[Scene image comparisons]
——
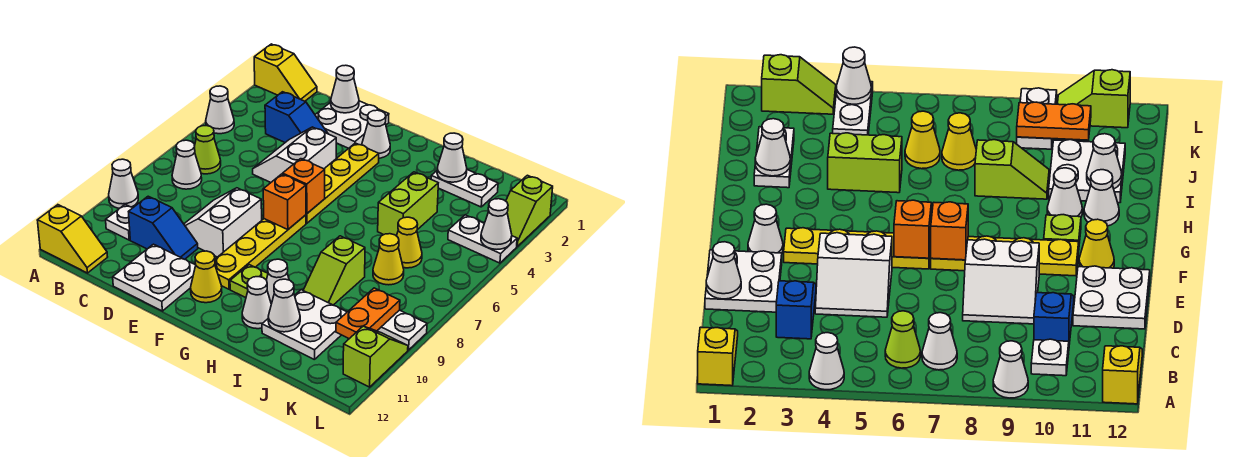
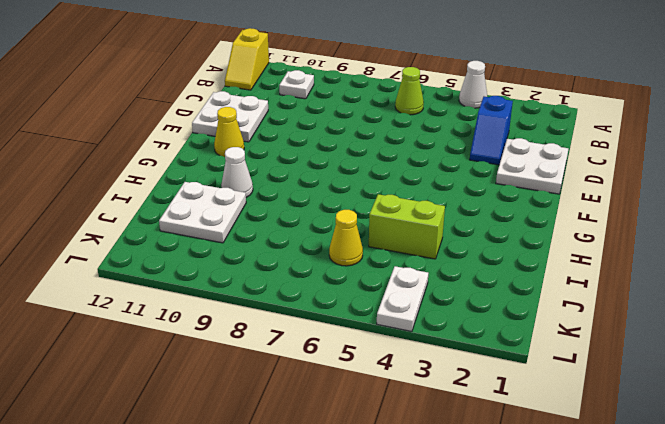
none -> yellow slope A1:B1 level 1 top A
none -> white cone A9 level 1
none -> white cone B7 level 1
none -> blue slope C10:D10 level 1 top C

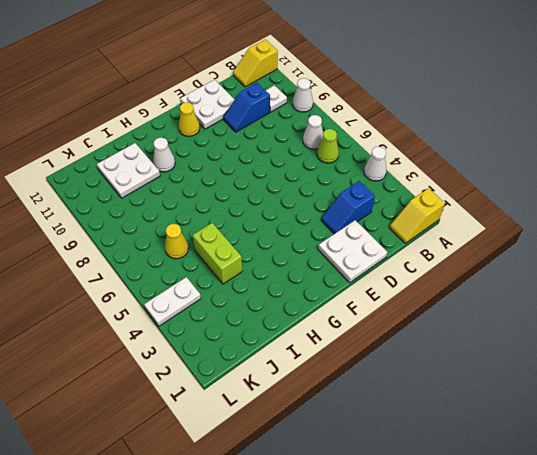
none -> white slope D4:E5 level 1 top E
none -> white slope D8:E9 level 1 top E
none -> white cone F2 level 1
none -> yellow plate F3:F6 level 1

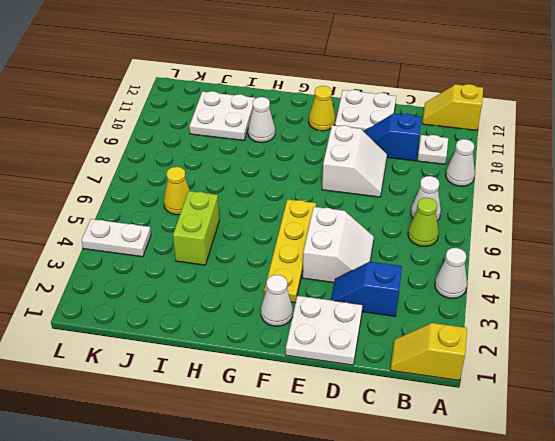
none -> yellow plate F7:F10 level 1
none -> lime plate G10 level 1
none -> white cone H11 level 1
none -> white plate I2:J2 level 1

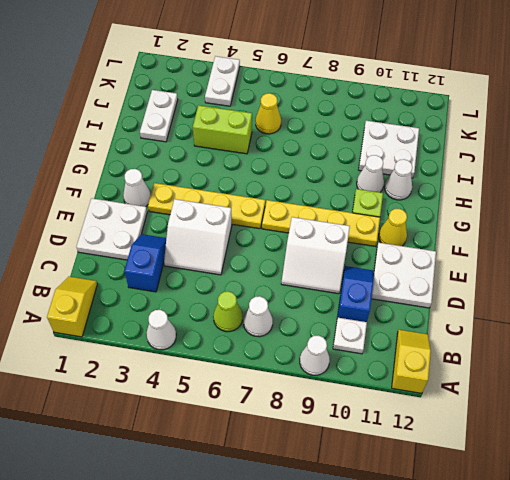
none -> lime slope I8:I9 level 1 top 8
none -> yellow cone J7 level 1
none -> white plate K9:L9 level 1
none -> lime slope L2:L3 level 1 top 2

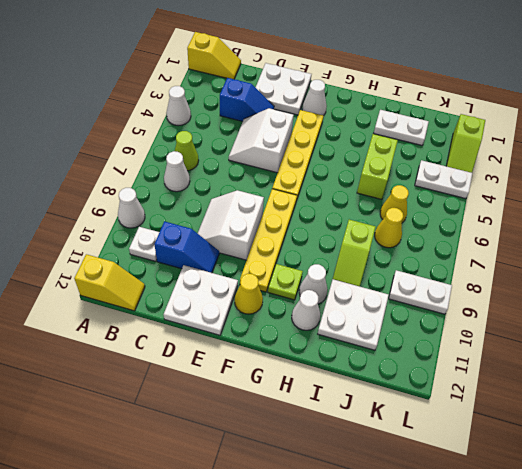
none -> lime slope L10:L11 level 1 top 11
none -> white cone D1 level 2
none -> orange brick F6 level 2
none -> orange brick F7 level 2

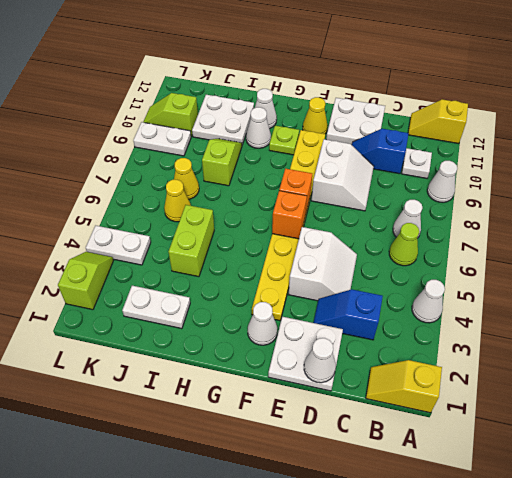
lime slope K10:L10 level 1 top K -> lime slope L10:L11 level 1 top 11
none -> white cone I2 level 2
none -> white cone I11 level 2
none -> orange plate K9:K10 level 2
none -> white cone L4 level 2

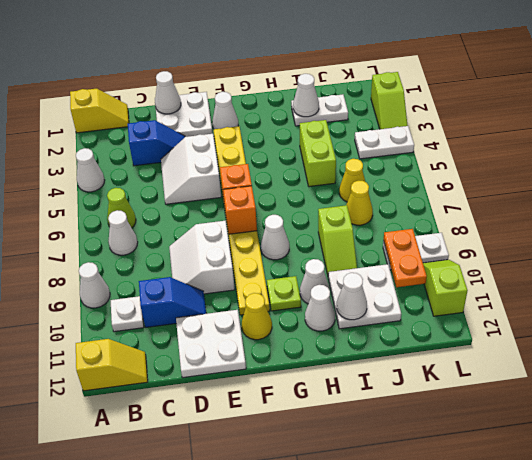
white cone G8 level 1 -> white cone L4 level 2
——
Find the line holding "none -> white plate K9:L9 level 1" in the data above. Retype it and every later line exactly, through the end, but not the pictures.

◆ TASK ANSWER ◆
none -> white plate K9:L9 level 1
none -> lime slope L2:L3 level 1 top 2

none -> lime slope L10:L11 level 1 top 11
none -> white cone D1 level 2
none -> orange brick F6 level 2
none -> orange brick F7 level 2

lime slope K10:L10 level 1 top K -> lime slope L10:L11 level 1 top 11
none -> white cone I2 level 2
none -> white cone I11 level 2
none -> orange plate K9:K10 level 2
none -> white cone L4 level 2

white cone G8 level 1 -> white cone L4 level 2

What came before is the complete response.